─── AVAILABLE DATA

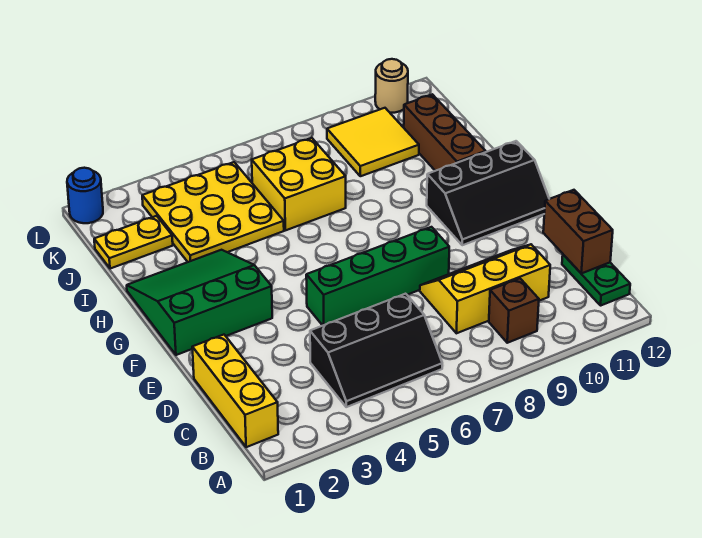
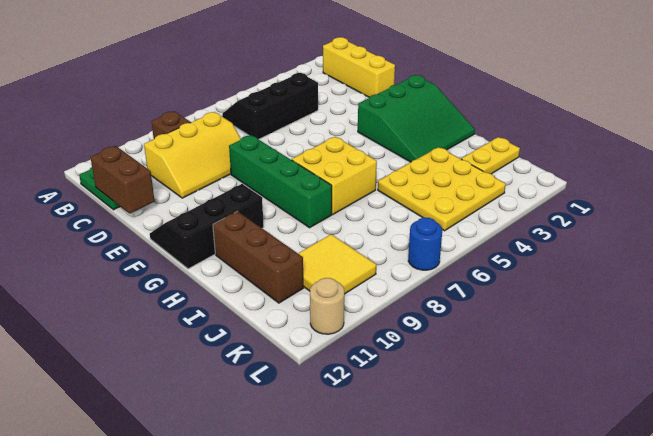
green brick E5:E8 level 1 -> green brick E8:H8 level 1
yellow brick I6:J7 level 1 -> yellow brick G6:H7 level 1
blue round brick L1 level 1 -> blue round brick L7 level 1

──────

* [WHAT YOU WILL DO]:
Beginning with the line that holds "yellow brick I6:J7" and ending with the last line of the material, output each line exactly and nothing beyond them.

* [SOLUTION TO THE PROBLEM]:
yellow brick I6:J7 level 1 -> yellow brick G6:H7 level 1
blue round brick L1 level 1 -> blue round brick L7 level 1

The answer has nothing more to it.